### Supplied entries:
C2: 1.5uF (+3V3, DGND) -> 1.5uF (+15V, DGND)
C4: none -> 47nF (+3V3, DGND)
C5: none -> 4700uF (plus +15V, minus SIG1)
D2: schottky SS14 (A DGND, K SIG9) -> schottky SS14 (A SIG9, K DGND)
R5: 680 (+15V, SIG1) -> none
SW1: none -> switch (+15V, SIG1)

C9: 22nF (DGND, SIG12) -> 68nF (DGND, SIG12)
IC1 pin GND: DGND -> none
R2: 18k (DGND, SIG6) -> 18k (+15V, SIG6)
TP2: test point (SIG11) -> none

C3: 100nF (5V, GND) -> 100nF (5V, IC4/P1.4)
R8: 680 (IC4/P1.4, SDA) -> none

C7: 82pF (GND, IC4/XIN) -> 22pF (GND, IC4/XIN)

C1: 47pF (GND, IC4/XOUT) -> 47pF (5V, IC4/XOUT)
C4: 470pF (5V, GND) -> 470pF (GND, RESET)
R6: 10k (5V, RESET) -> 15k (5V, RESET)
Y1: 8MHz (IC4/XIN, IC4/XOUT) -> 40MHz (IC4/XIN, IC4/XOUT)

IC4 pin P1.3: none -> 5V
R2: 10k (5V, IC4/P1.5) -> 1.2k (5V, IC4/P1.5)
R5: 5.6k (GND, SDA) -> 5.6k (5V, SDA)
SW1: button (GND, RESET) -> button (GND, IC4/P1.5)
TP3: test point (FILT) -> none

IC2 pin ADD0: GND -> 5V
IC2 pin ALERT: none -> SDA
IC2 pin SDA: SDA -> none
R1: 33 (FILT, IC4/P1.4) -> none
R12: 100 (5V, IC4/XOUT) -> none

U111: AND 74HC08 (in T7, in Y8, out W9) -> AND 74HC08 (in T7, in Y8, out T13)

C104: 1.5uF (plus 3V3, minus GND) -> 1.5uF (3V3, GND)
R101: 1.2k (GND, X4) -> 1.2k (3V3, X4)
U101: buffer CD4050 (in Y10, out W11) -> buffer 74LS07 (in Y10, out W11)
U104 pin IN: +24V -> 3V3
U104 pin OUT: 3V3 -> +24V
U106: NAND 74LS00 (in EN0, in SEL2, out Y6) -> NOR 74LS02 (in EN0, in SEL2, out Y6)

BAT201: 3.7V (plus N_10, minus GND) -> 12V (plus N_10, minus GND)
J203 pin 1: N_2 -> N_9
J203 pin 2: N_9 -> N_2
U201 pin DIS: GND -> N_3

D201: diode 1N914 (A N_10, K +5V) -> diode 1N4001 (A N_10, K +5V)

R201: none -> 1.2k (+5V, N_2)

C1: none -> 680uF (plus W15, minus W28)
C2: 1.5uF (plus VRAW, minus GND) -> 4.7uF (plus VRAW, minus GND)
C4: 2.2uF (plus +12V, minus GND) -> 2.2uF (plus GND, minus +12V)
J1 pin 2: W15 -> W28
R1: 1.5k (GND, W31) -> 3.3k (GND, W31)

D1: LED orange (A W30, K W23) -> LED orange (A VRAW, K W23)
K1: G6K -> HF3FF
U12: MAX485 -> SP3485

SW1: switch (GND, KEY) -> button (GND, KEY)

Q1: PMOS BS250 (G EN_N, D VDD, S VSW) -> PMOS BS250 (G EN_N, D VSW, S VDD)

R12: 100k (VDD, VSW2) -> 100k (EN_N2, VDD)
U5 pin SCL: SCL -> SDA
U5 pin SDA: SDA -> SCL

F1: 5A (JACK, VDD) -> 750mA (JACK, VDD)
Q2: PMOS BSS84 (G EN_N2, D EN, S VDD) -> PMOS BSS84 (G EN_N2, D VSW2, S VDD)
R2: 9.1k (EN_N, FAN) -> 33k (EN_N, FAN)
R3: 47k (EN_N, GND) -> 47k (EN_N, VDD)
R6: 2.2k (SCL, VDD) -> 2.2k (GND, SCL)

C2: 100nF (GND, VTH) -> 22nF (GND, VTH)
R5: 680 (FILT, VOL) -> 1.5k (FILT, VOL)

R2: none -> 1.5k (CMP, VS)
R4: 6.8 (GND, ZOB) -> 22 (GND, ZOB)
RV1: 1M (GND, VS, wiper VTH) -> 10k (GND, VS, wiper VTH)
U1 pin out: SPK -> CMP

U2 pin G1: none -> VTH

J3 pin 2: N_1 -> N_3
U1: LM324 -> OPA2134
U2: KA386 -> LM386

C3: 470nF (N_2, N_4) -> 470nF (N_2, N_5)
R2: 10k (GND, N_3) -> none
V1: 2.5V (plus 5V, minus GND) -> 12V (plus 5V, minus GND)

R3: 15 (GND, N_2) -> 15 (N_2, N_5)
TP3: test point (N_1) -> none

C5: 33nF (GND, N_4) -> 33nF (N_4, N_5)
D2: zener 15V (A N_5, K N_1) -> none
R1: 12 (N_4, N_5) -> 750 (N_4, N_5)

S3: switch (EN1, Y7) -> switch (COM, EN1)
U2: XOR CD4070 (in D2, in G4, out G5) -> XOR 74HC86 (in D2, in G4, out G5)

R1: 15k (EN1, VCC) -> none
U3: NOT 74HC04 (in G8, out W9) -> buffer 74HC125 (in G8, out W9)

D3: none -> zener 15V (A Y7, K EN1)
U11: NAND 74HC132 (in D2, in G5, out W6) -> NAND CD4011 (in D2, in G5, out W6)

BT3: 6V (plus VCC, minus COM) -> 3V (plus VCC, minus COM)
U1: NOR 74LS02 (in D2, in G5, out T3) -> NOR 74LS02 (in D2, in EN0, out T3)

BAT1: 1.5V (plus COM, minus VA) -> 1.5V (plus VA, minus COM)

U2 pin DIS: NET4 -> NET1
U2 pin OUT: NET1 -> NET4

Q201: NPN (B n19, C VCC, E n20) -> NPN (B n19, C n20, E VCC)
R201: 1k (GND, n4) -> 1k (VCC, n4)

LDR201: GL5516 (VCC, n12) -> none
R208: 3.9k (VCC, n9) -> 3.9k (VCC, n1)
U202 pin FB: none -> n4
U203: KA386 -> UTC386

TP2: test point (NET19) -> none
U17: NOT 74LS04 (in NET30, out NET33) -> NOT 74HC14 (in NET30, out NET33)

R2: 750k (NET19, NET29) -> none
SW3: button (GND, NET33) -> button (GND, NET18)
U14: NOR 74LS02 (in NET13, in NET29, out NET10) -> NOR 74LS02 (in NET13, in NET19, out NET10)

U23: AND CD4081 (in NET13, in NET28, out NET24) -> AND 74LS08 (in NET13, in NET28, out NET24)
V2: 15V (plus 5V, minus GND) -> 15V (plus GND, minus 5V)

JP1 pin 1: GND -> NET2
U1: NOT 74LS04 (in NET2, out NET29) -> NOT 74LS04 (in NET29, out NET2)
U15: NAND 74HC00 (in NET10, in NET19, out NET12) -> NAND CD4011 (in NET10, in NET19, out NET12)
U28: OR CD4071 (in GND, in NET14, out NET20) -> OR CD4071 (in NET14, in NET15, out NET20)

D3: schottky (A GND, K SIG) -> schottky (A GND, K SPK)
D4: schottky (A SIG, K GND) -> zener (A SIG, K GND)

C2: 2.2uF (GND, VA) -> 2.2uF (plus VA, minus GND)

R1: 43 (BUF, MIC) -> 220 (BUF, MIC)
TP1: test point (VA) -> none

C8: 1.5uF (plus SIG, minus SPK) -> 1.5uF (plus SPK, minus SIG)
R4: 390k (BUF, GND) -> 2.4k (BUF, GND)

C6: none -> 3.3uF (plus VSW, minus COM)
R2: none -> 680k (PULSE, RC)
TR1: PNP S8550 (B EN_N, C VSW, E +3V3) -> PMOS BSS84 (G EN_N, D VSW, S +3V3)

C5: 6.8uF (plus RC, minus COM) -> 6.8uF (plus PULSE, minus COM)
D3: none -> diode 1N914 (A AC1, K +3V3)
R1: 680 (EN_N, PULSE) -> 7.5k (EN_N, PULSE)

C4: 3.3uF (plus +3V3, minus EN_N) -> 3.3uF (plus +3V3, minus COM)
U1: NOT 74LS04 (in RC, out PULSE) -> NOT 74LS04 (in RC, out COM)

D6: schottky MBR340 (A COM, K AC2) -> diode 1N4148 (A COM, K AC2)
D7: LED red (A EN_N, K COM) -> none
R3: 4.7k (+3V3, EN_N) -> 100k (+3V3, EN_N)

### Your instructions:
Above are the entries. Copy exactly the part that opens with the line containing "U1 pin out: SPK -> CMP" and closes with the line containing "D3: none -> zener 15V (A Y7, K EN1)", and no more.

### Answer to the problem:
U1 pin out: SPK -> CMP

U2 pin G1: none -> VTH

J3 pin 2: N_1 -> N_3
U1: LM324 -> OPA2134
U2: KA386 -> LM386

C3: 470nF (N_2, N_4) -> 470nF (N_2, N_5)
R2: 10k (GND, N_3) -> none
V1: 2.5V (plus 5V, minus GND) -> 12V (plus 5V, minus GND)

R3: 15 (GND, N_2) -> 15 (N_2, N_5)
TP3: test point (N_1) -> none

C5: 33nF (GND, N_4) -> 33nF (N_4, N_5)
D2: zener 15V (A N_5, K N_1) -> none
R1: 12 (N_4, N_5) -> 750 (N_4, N_5)

S3: switch (EN1, Y7) -> switch (COM, EN1)
U2: XOR CD4070 (in D2, in G4, out G5) -> XOR 74HC86 (in D2, in G4, out G5)

R1: 15k (EN1, VCC) -> none
U3: NOT 74HC04 (in G8, out W9) -> buffer 74HC125 (in G8, out W9)

D3: none -> zener 15V (A Y7, K EN1)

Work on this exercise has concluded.